*** Opening of Data supplied ***

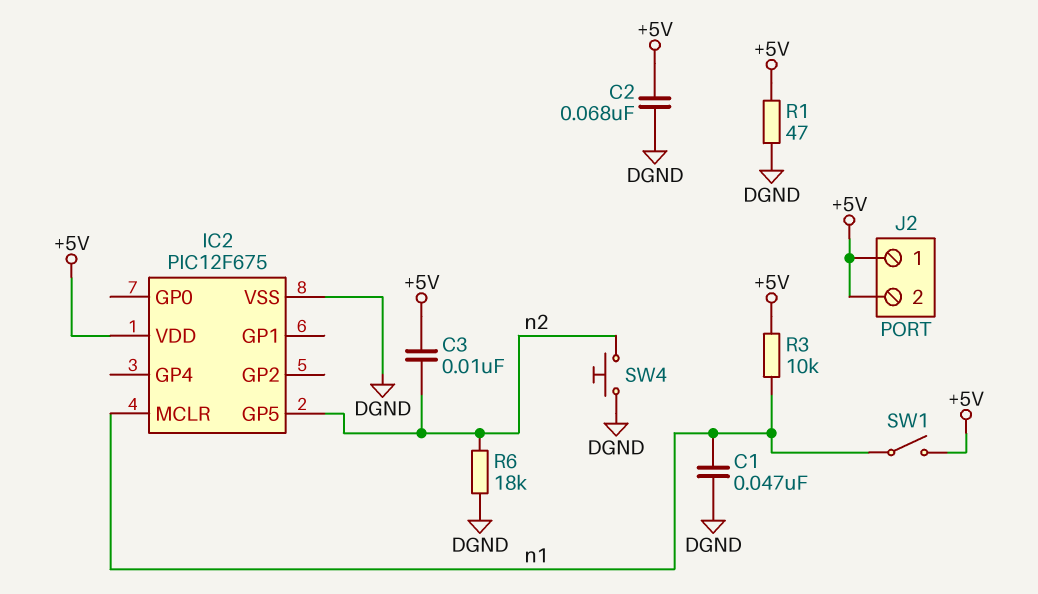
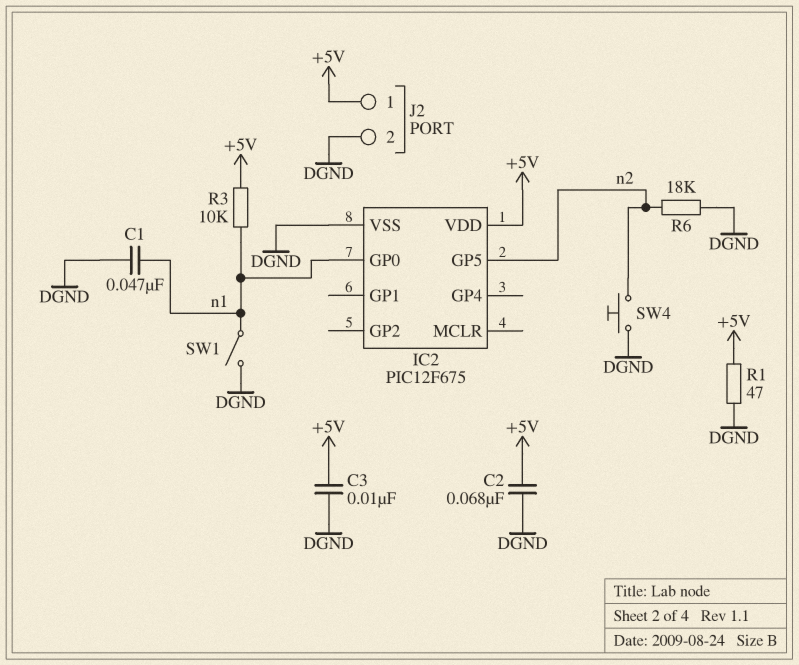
C3: 10nF (+5V, n2) -> 10nF (+5V, DGND)
IC2 pin GP0: none -> n1
IC2 pin MCLR: n1 -> none
J2 pin 2: +5V -> DGND
SW1: switch (+5V, n1) -> switch (DGND, n1)

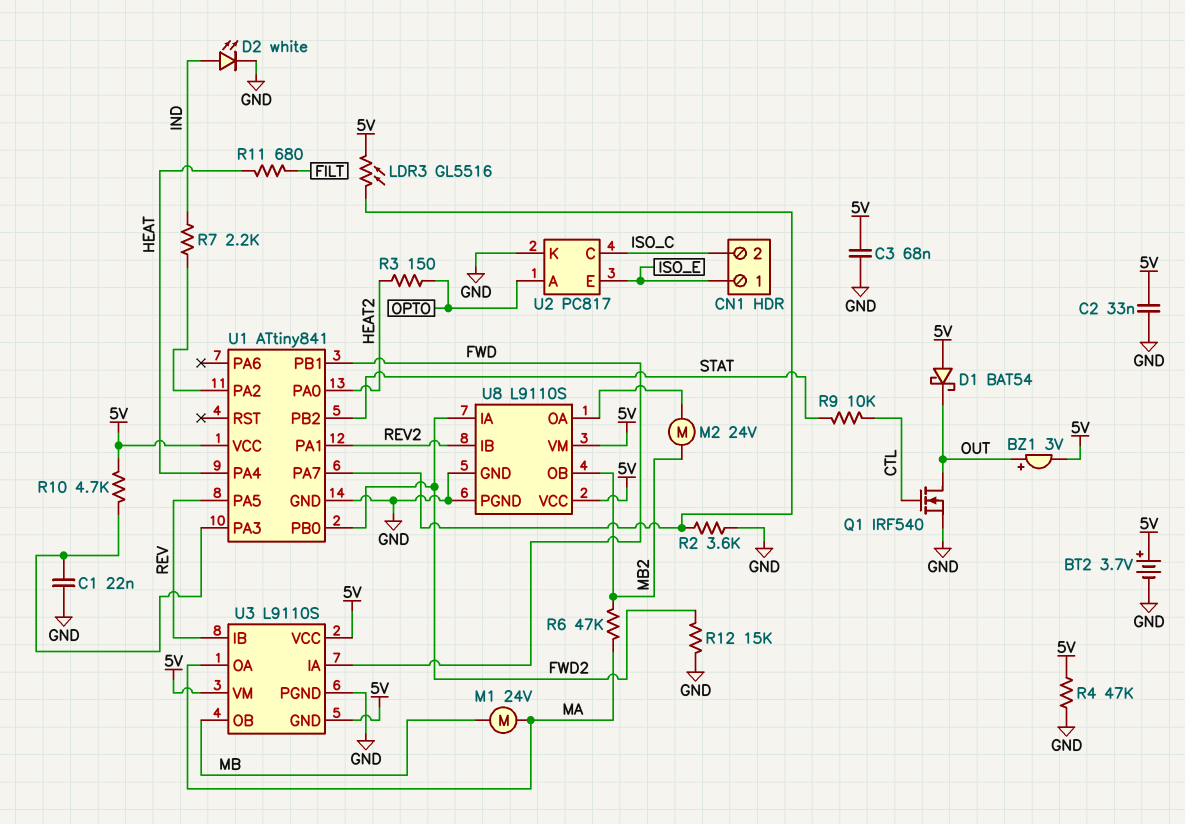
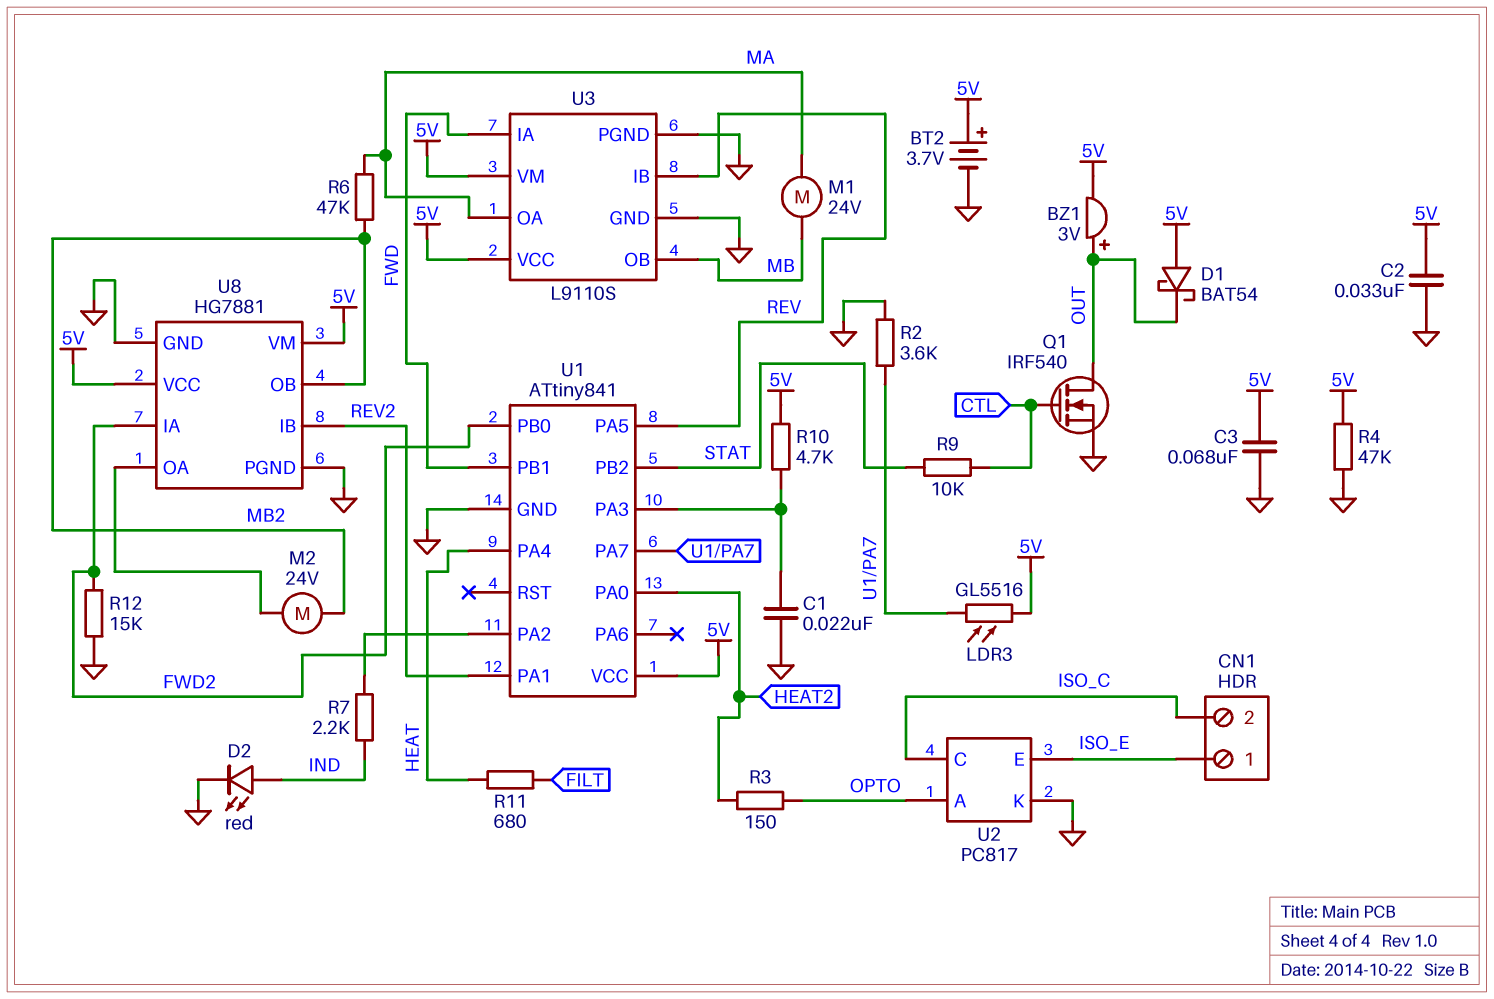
D2: LED white (A IND, K GND) -> LED red (A IND, K GND)
U3 pin GND: 5V -> GND
U8: L9110S -> HG7881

*** Close of Data supplied ***

| Activity |
A faithful copy of the data is required: each word kept, each picture omitted.

| Result of the task |
C3: 10nF (+5V, n2) -> 10nF (+5V, DGND)
IC2 pin GP0: none -> n1
IC2 pin MCLR: n1 -> none
J2 pin 2: +5V -> DGND
SW1: switch (+5V, n1) -> switch (DGND, n1)

D2: LED white (A IND, K GND) -> LED red (A IND, K GND)
U3 pin GND: 5V -> GND
U8: L9110S -> HG7881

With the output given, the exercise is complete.